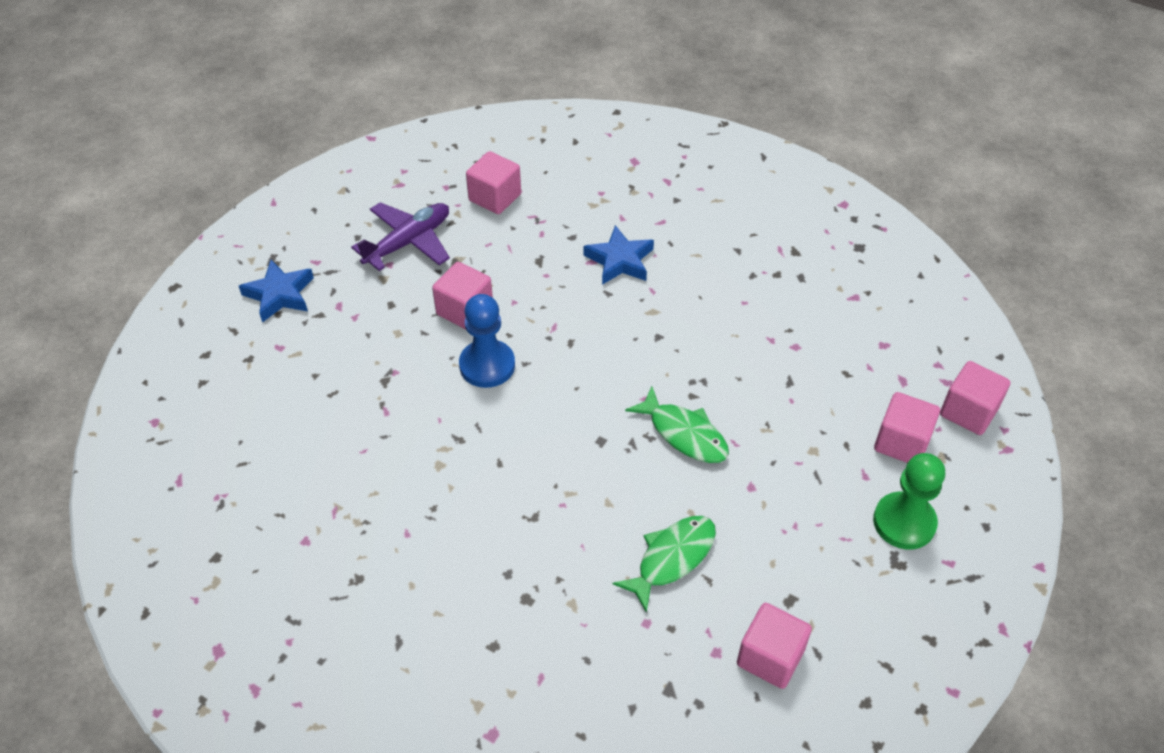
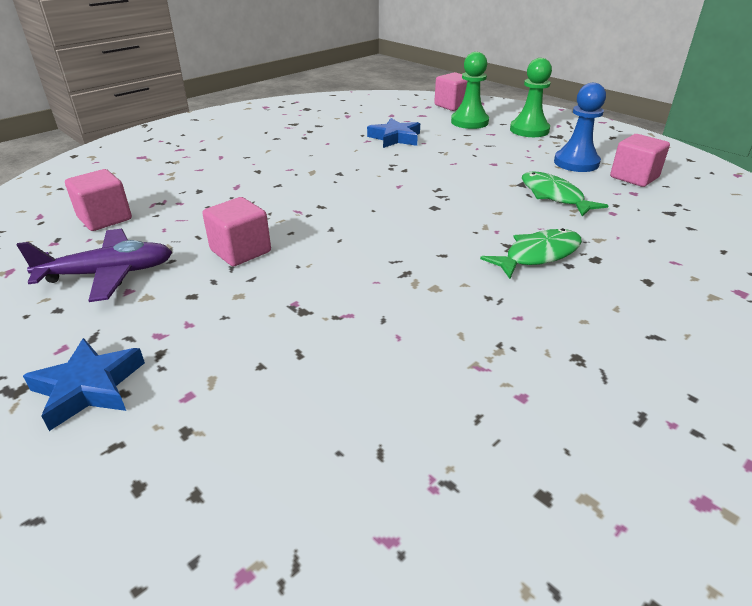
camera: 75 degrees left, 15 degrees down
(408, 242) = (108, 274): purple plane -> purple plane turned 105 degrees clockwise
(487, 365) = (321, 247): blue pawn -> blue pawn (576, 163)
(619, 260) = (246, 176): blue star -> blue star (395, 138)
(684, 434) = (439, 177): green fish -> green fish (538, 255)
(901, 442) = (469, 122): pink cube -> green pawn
...
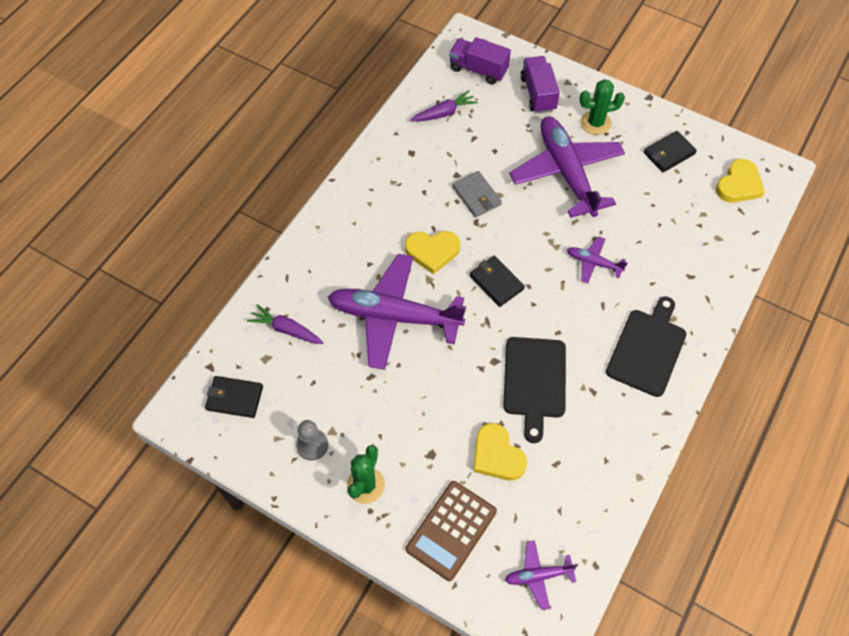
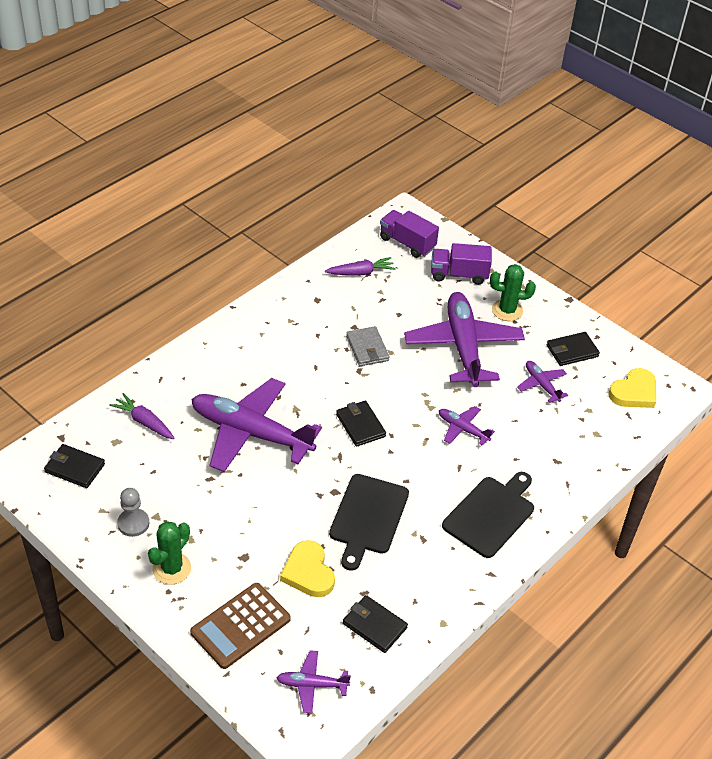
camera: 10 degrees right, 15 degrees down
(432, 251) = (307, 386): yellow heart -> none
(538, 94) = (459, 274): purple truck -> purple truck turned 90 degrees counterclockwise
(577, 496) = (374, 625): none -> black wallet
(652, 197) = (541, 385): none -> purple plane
--
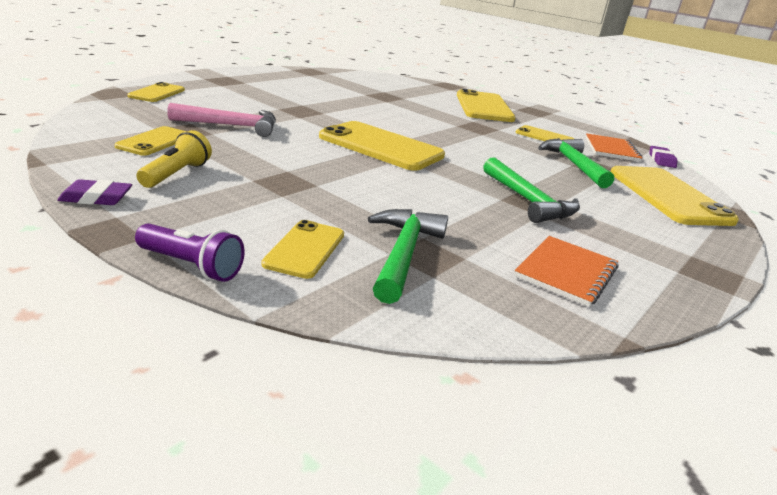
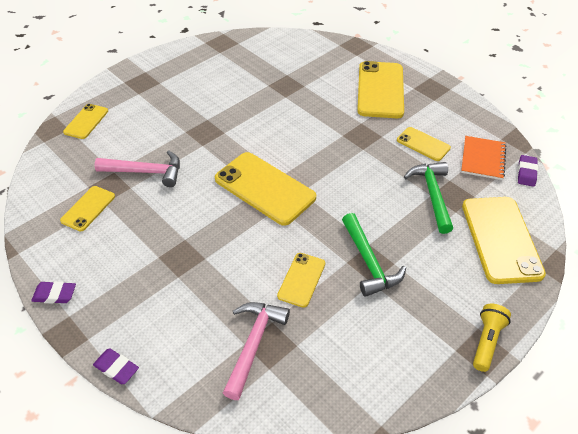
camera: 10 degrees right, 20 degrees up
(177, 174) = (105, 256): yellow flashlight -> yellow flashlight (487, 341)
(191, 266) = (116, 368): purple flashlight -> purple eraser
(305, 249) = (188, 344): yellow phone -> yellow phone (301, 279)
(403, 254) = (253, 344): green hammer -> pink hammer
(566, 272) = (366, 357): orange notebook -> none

-- Task directions --
What you give back must be the stretch above, starting at the line with "(191, 266) = (116, 368): purple" and ending at the line with "(566, 272) = (366, 357): orange", copied exactly.

-- Response area --
(191, 266) = (116, 368): purple flashlight -> purple eraser
(305, 249) = (188, 344): yellow phone -> yellow phone (301, 279)
(403, 254) = (253, 344): green hammer -> pink hammer
(566, 272) = (366, 357): orange notebook -> none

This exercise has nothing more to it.